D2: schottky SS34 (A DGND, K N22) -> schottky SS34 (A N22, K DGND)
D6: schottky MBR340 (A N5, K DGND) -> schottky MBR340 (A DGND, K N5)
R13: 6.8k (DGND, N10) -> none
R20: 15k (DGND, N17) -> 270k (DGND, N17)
* * *
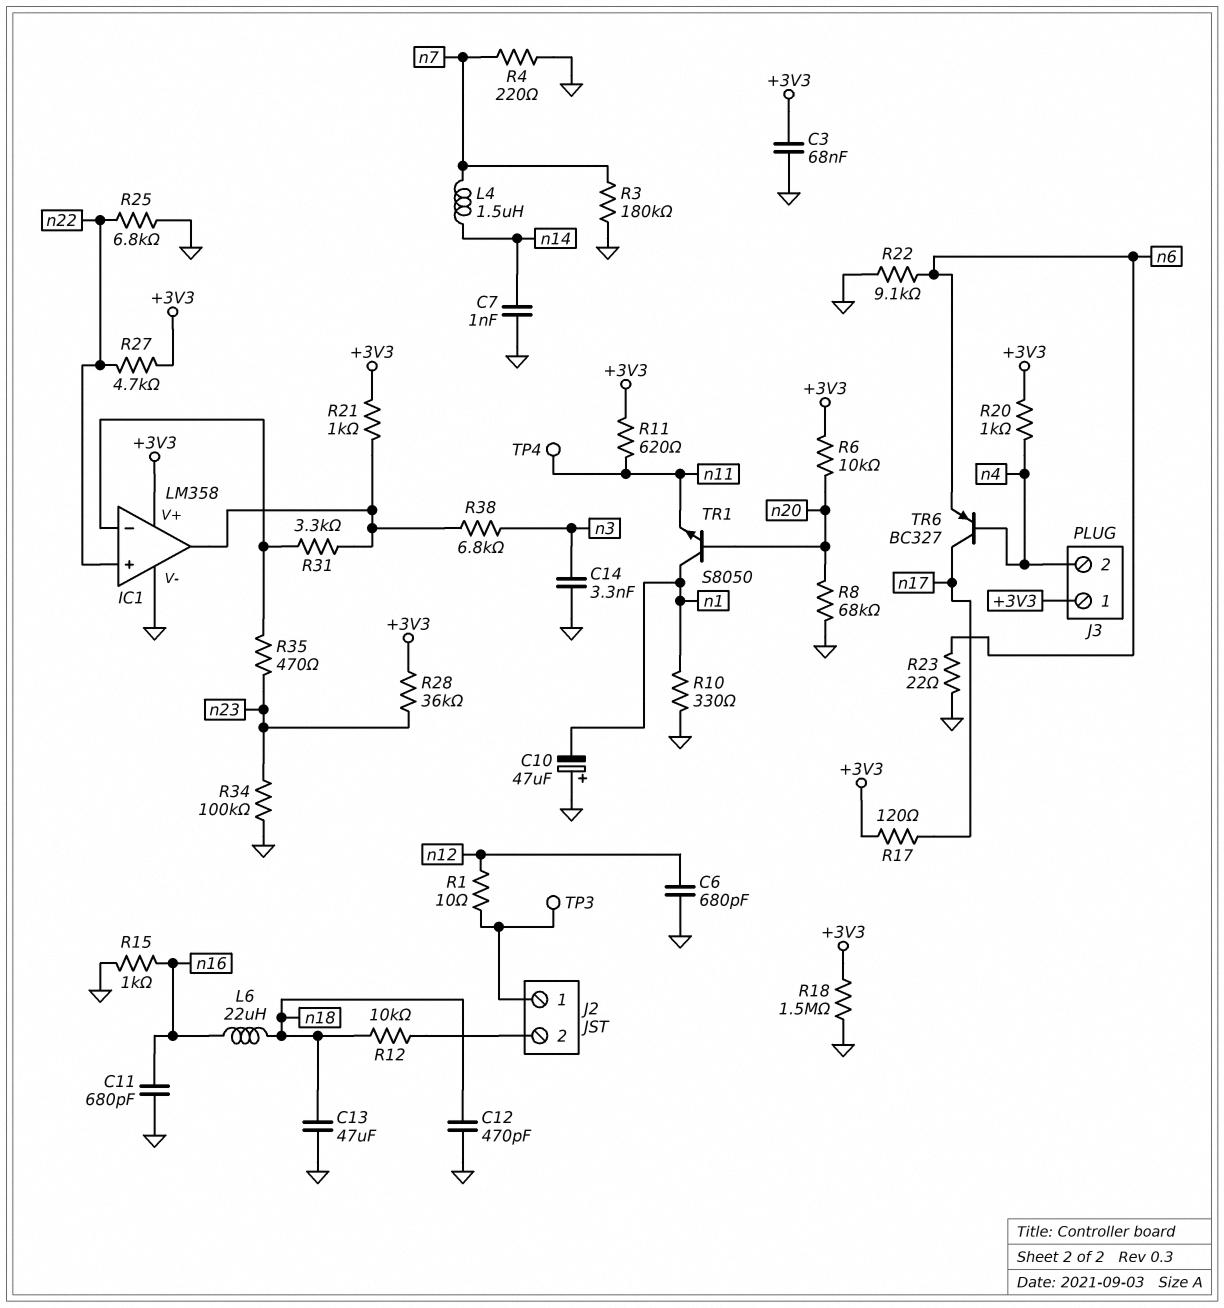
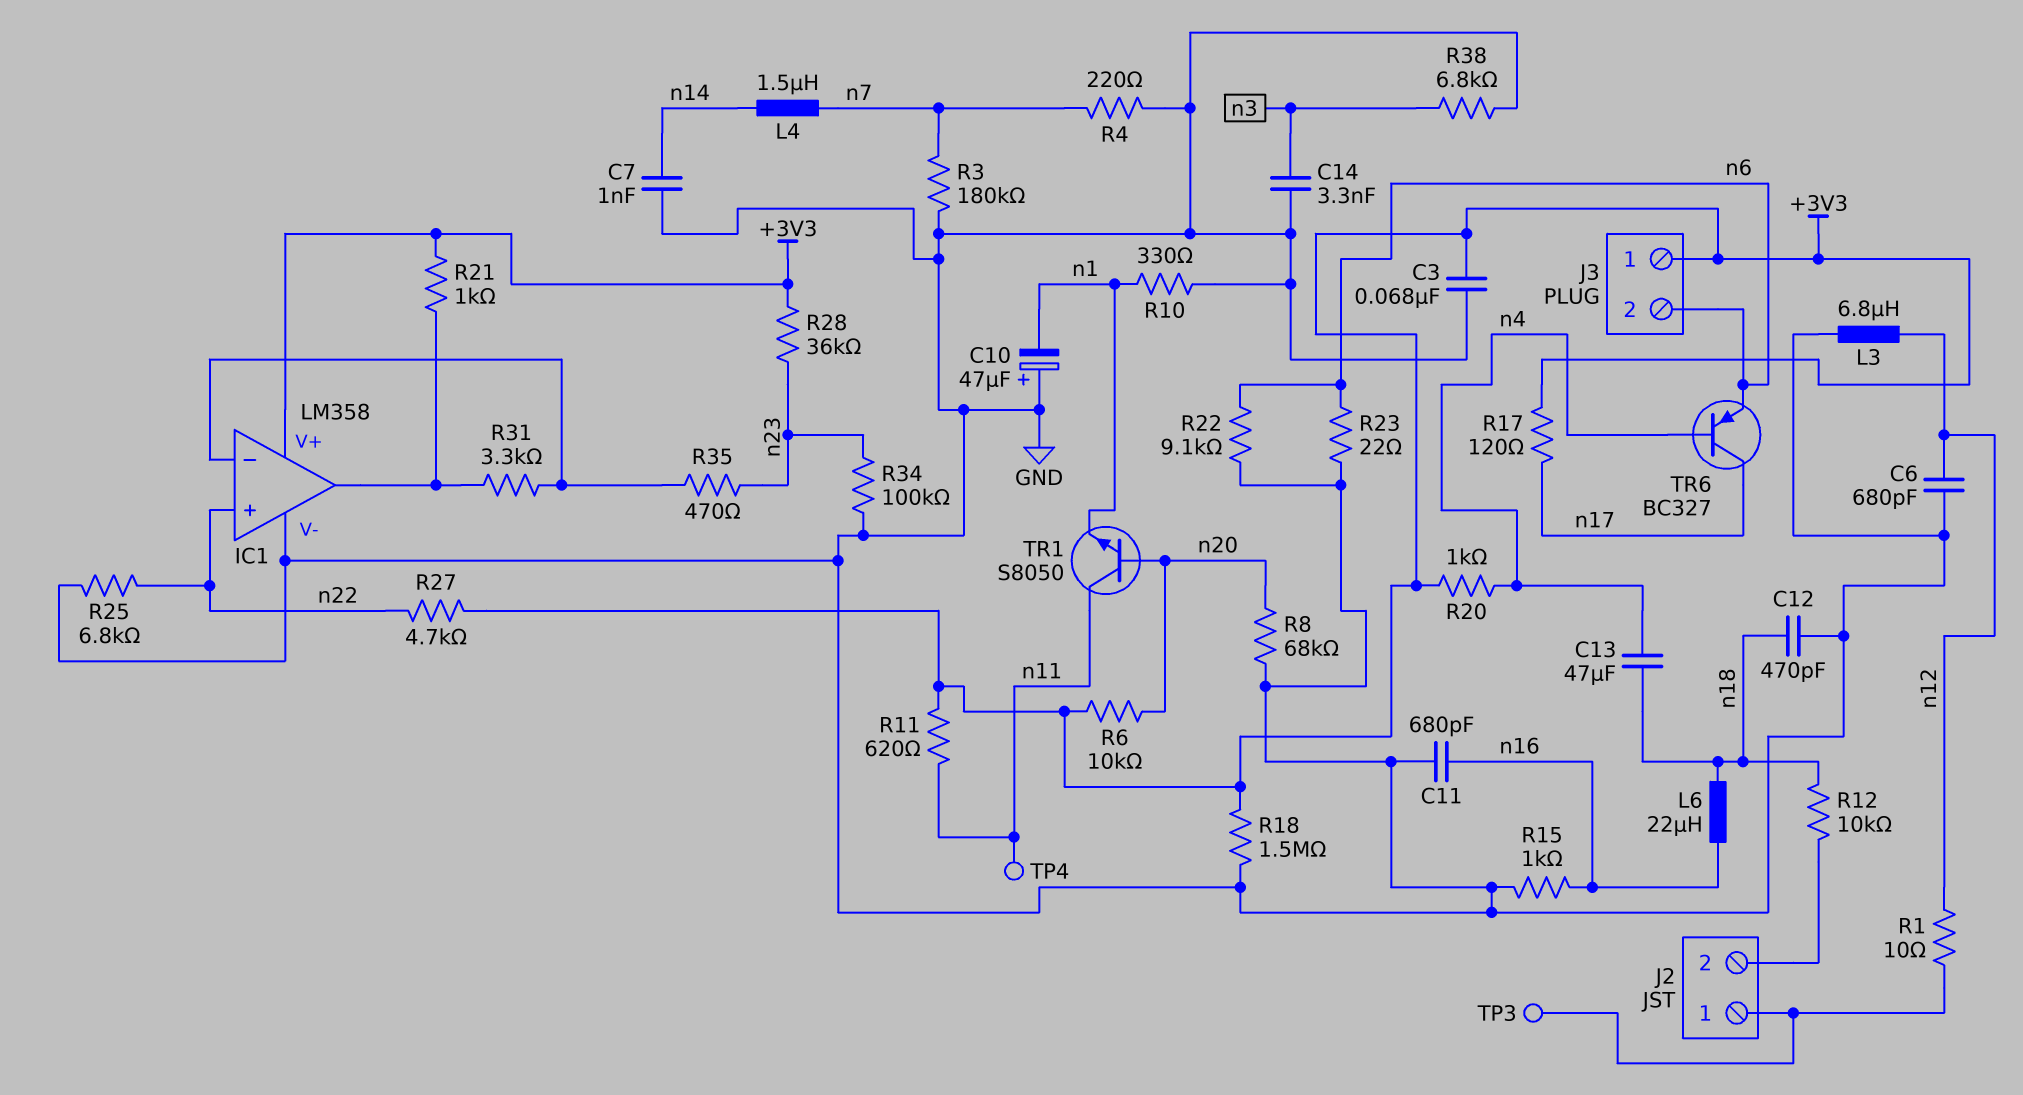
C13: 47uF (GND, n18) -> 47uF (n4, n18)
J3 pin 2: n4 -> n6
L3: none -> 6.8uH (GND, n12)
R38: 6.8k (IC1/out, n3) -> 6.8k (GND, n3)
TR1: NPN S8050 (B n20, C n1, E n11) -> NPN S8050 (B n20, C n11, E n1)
* * *
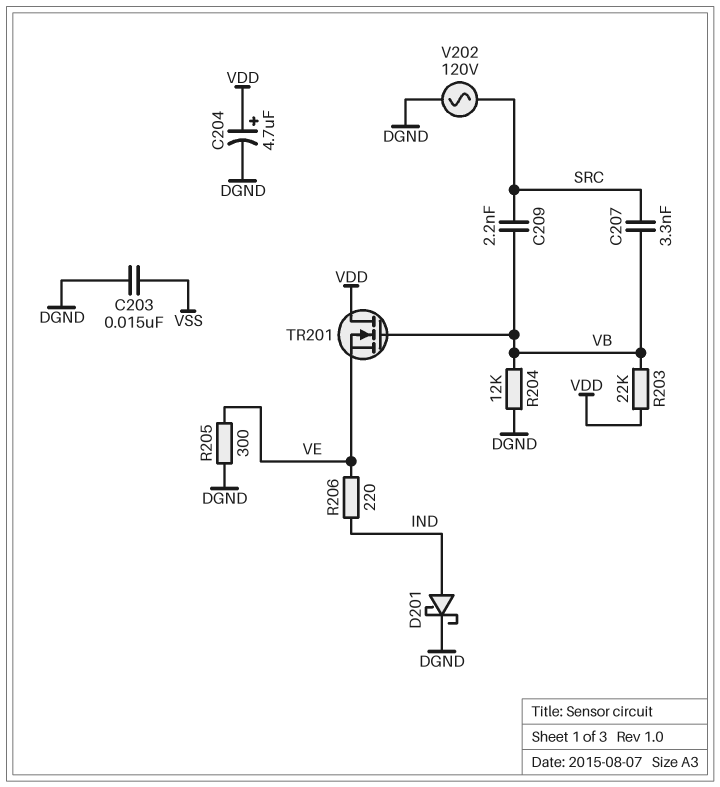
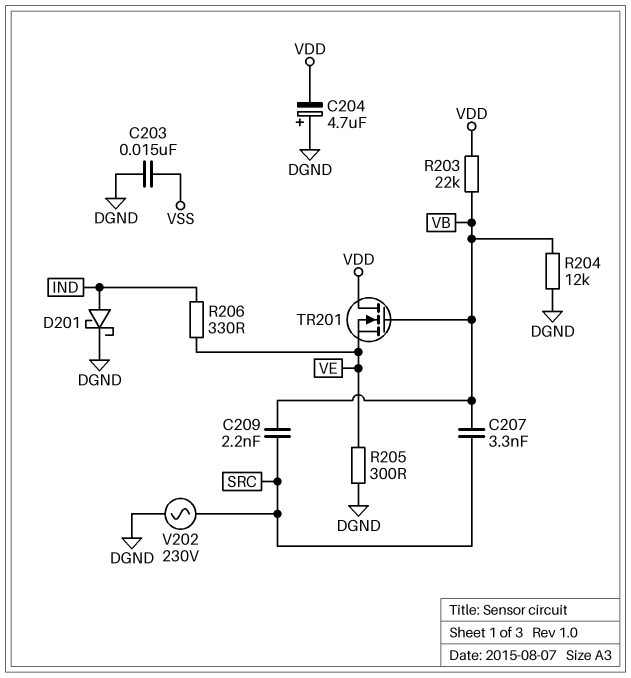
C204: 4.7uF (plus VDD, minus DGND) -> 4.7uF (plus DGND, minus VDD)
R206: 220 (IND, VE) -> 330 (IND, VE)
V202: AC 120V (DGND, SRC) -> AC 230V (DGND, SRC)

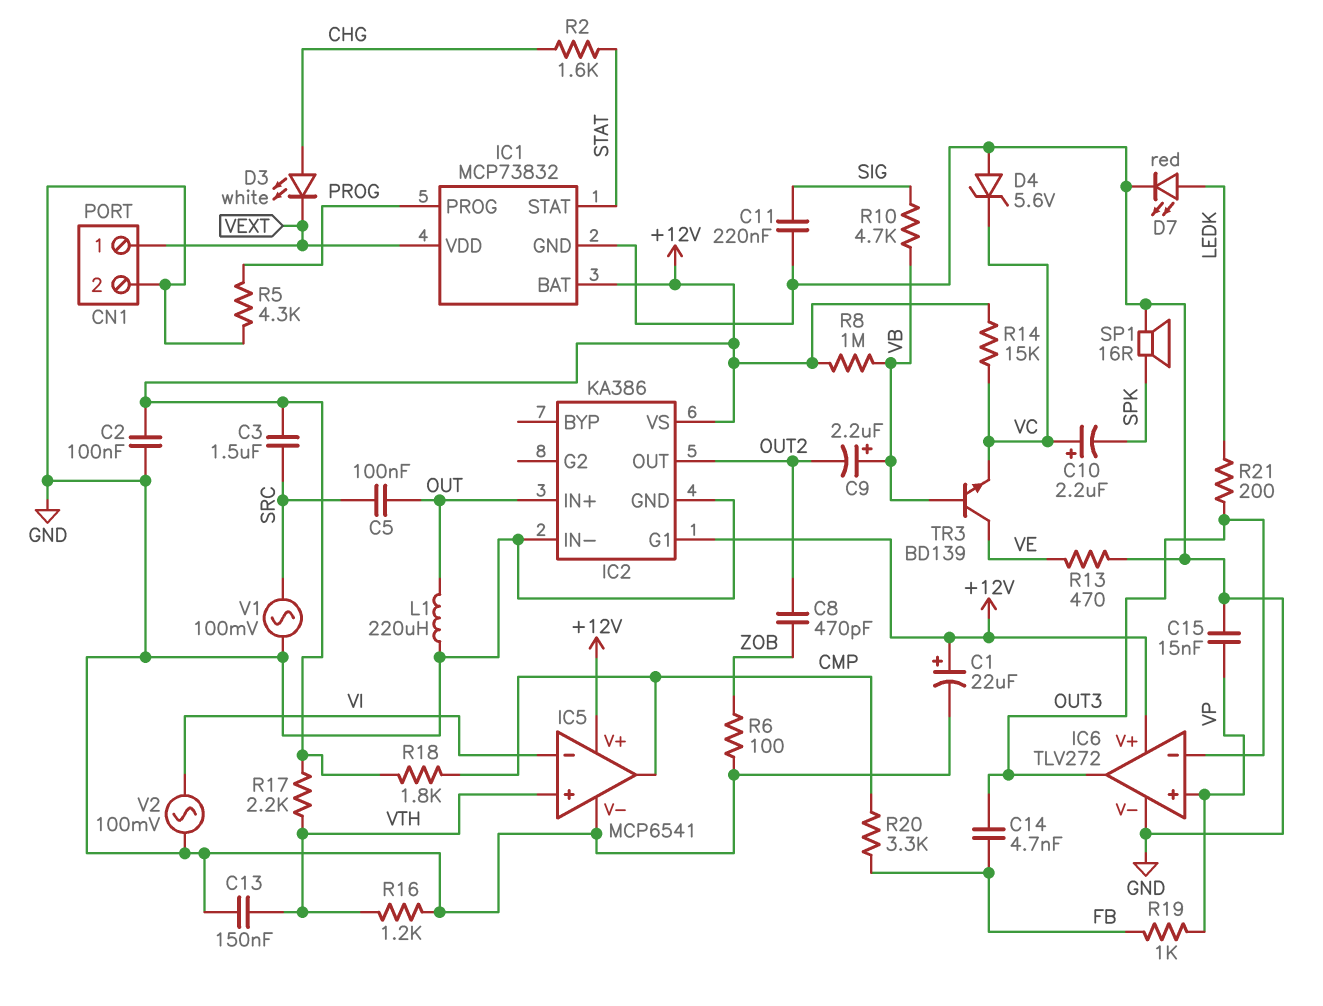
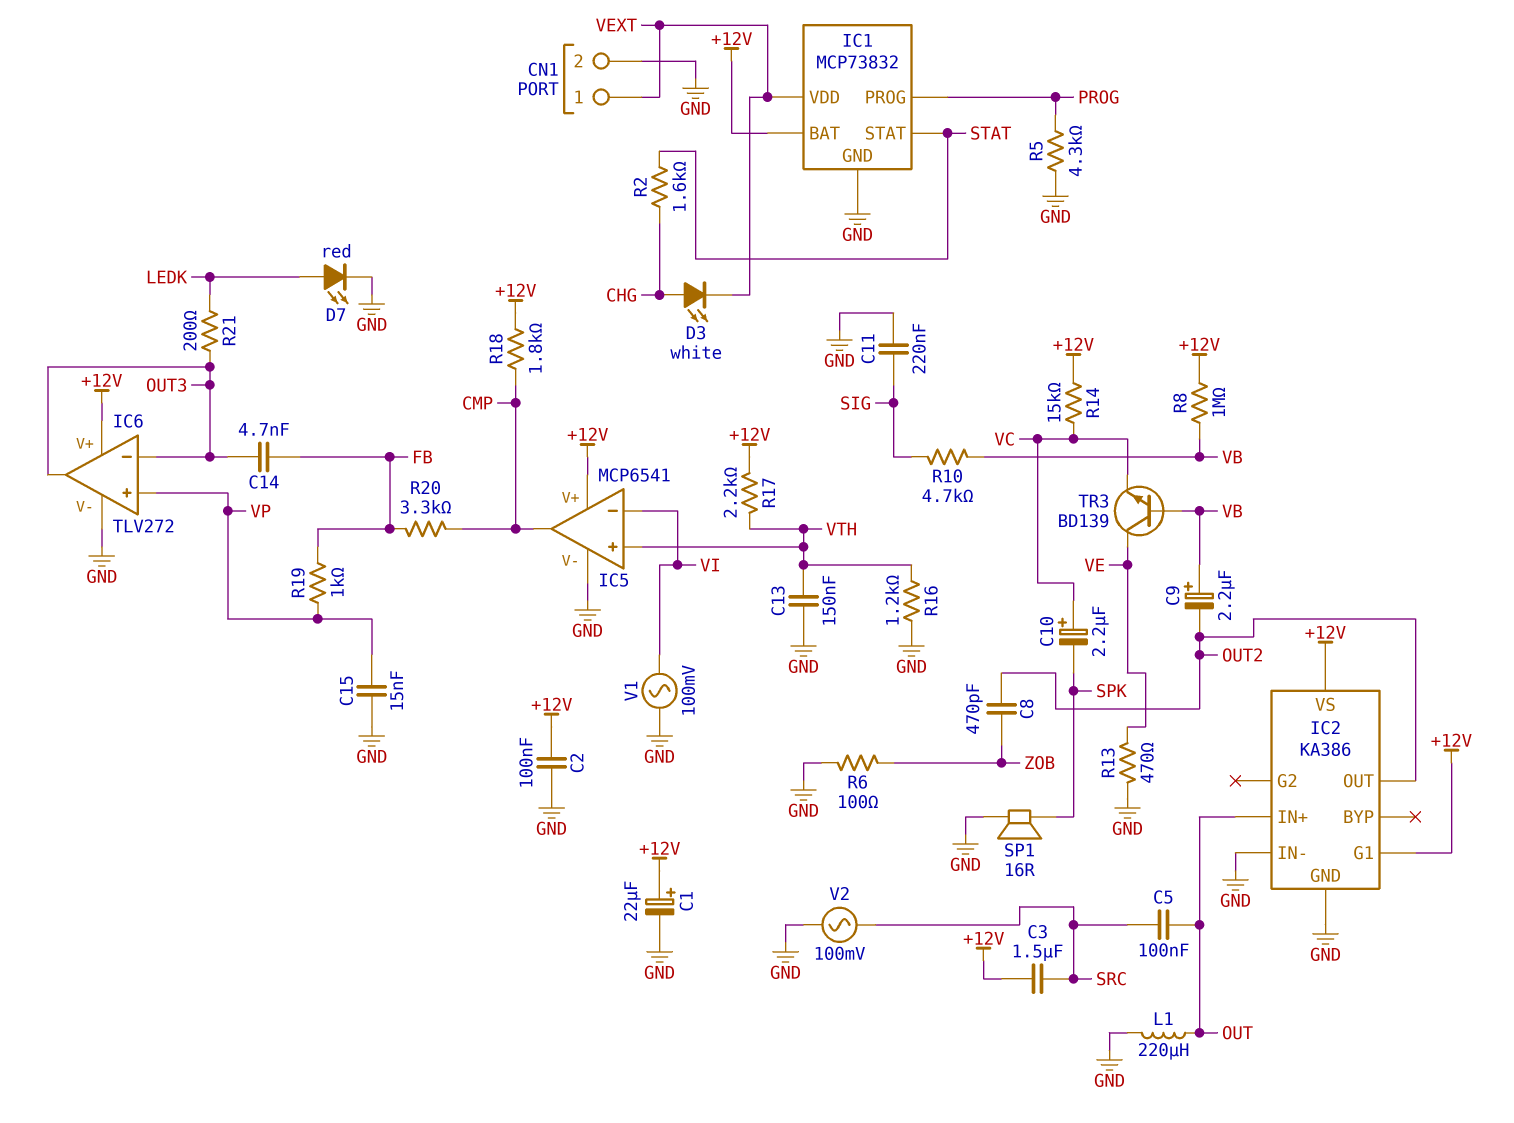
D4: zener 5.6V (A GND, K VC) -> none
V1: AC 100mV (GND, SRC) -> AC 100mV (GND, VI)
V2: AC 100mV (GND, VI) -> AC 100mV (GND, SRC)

▸ **Task description**: Starting with the line above that holds "D6: schottky MBR340" and stopping with the line that holds "R20: 15k (DGND, N17) -> 270k (DGND, N17)", reproduce each line exactly, omitting all other lines.

▸ **Written solution**:
D6: schottky MBR340 (A N5, K DGND) -> schottky MBR340 (A DGND, K N5)
R13: 6.8k (DGND, N10) -> none
R20: 15k (DGND, N17) -> 270k (DGND, N17)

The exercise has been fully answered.